(What you have to do) Leave out the pictures and restate every entry word for word.

Data items
================
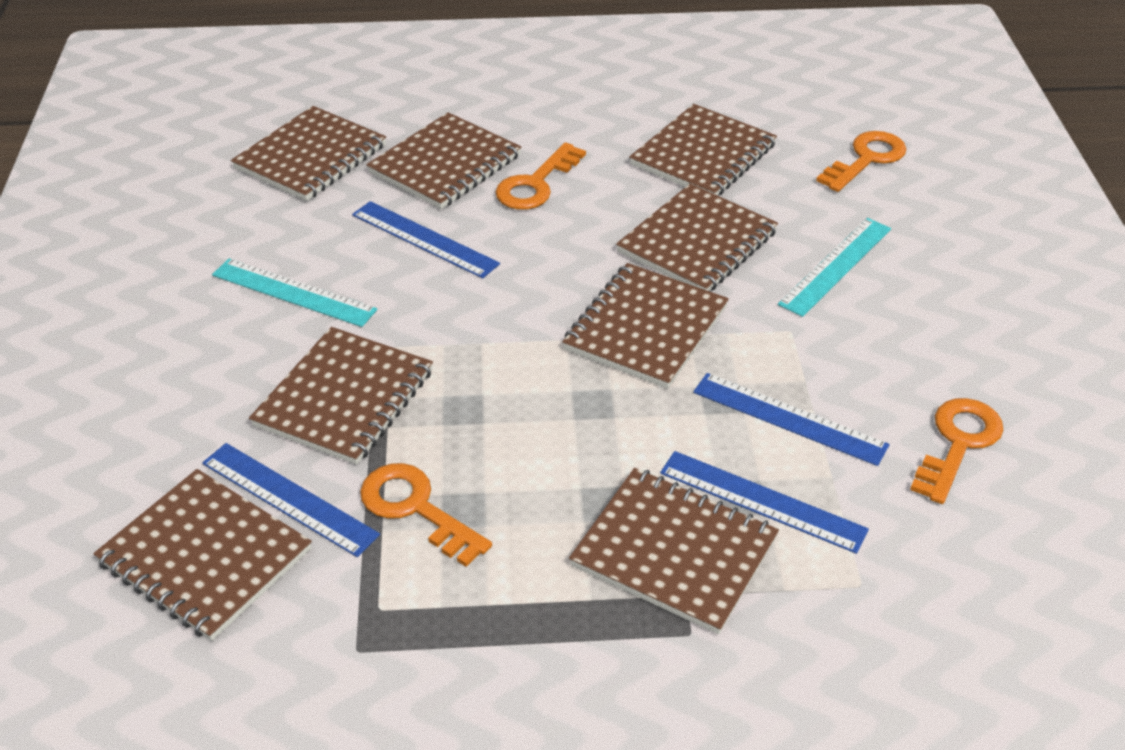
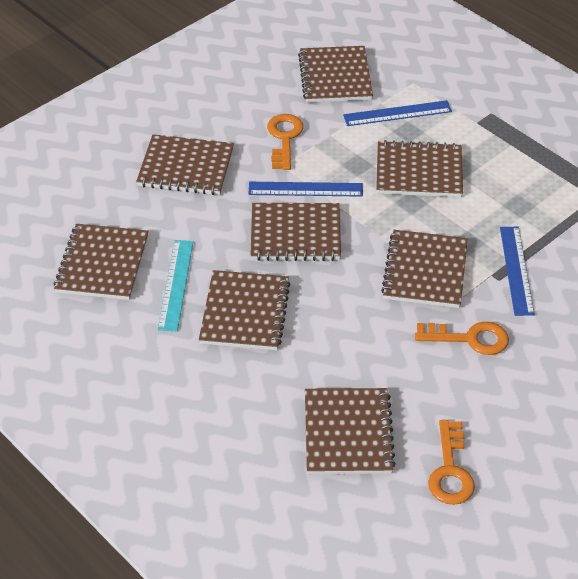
blue ruler: 4 -> 3
orange key: 4 -> 3
turquoise ruler: 2 -> 1

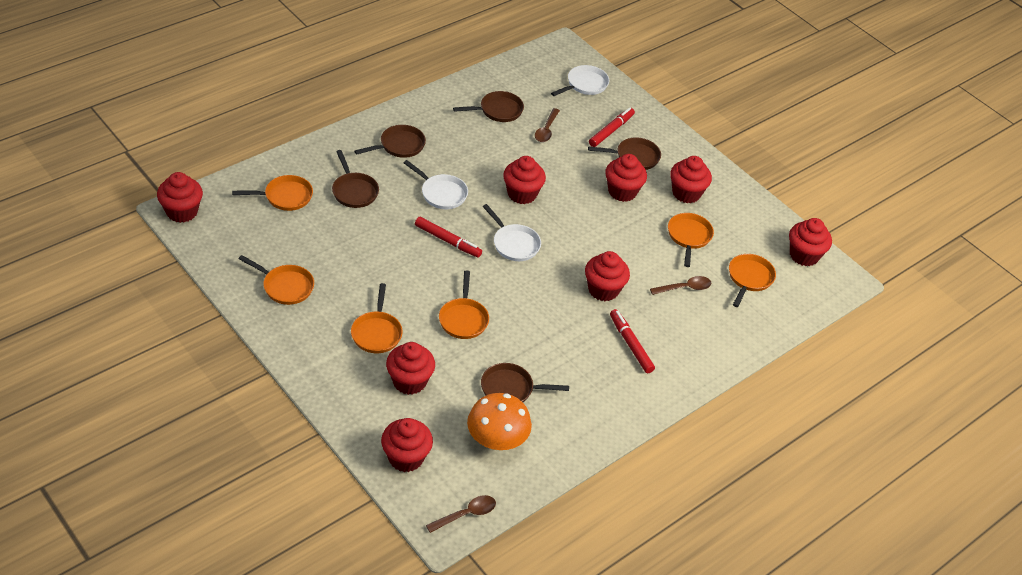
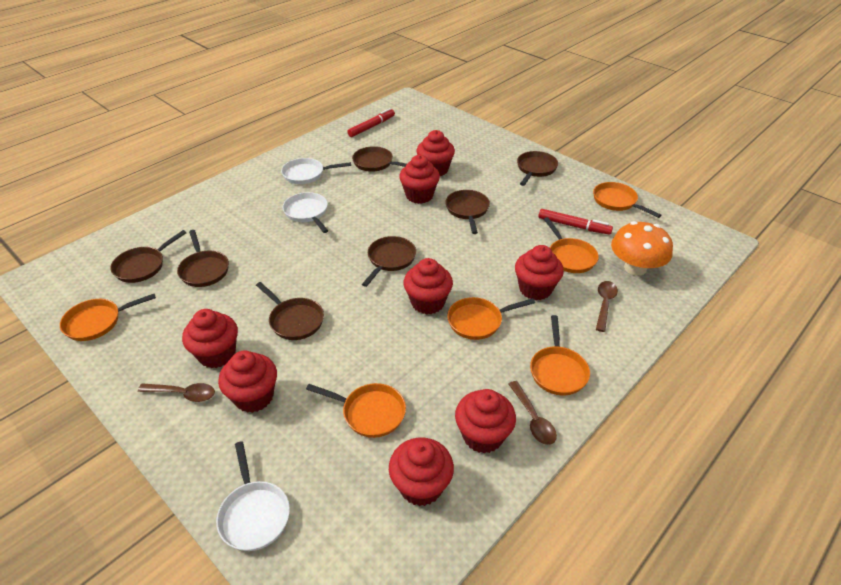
brown pan: 5 -> 7
red marker: 3 -> 2

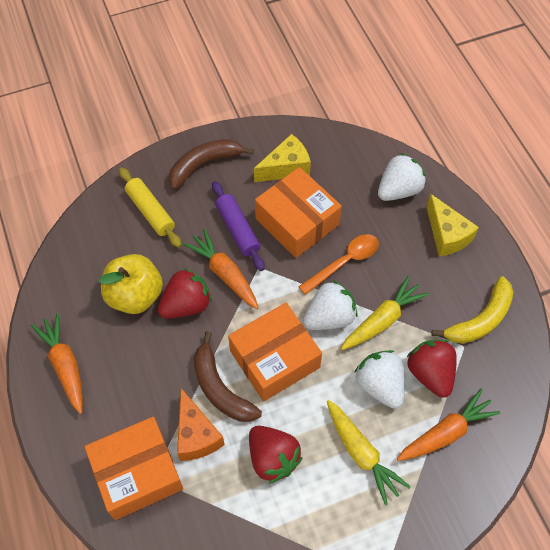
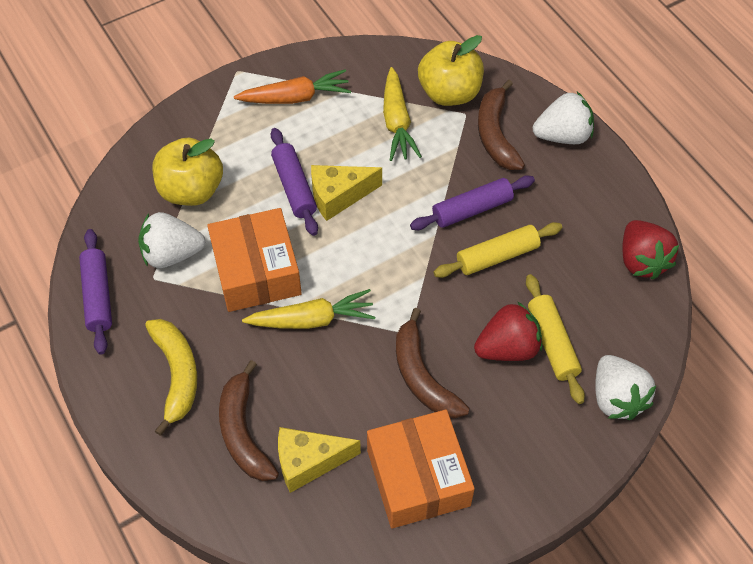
brown banana: 2 -> 3
orange box: 3 -> 2
orange carrot: 3 -> 1
orange cheese: 1 -> 0
orange spoon: 1 -> 0
purple rolling pin: 1 -> 3
red strawberry: 3 -> 2
yellow apple: 1 -> 2
yellow rolling pin: 1 -> 2

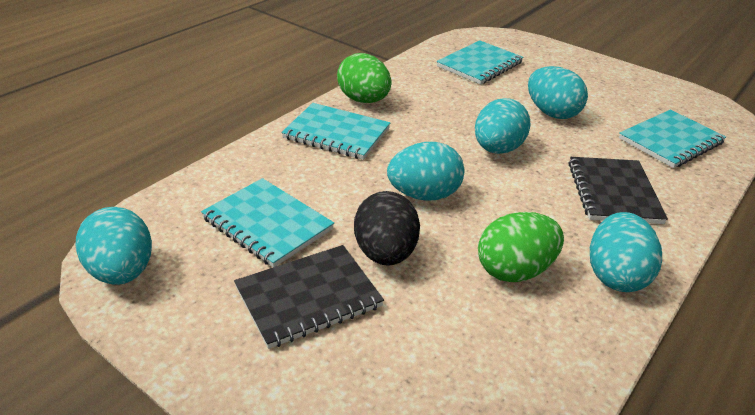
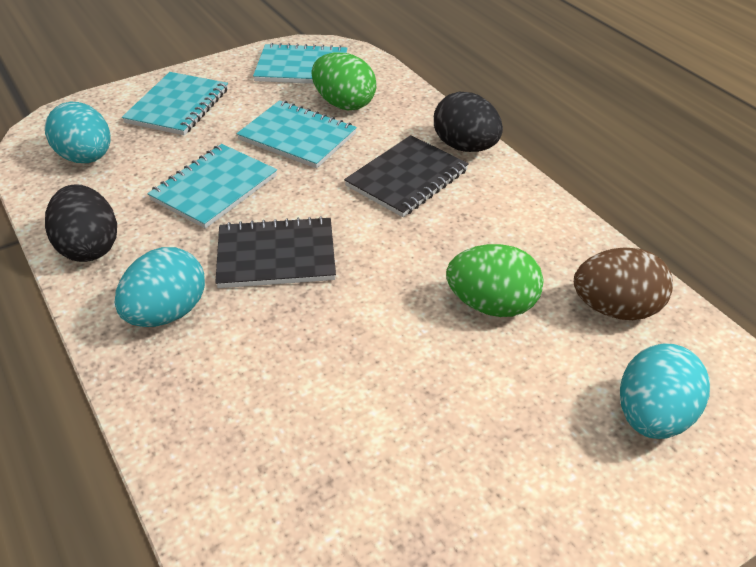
black egg: 1 -> 2
brown egg: 0 -> 1
turquoise egg: 5 -> 3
================
(Task response)
blue ruler: 4 -> 3
orange key: 4 -> 3
turquoise ruler: 2 -> 1

brown pan: 5 -> 7
red marker: 3 -> 2

brown banana: 2 -> 3
orange box: 3 -> 2
orange carrot: 3 -> 1
orange cheese: 1 -> 0
orange spoon: 1 -> 0
purple rolling pin: 1 -> 3
red strawberry: 3 -> 2
yellow apple: 1 -> 2
yellow rolling pin: 1 -> 2

black egg: 1 -> 2
brown egg: 0 -> 1
turquoise egg: 5 -> 3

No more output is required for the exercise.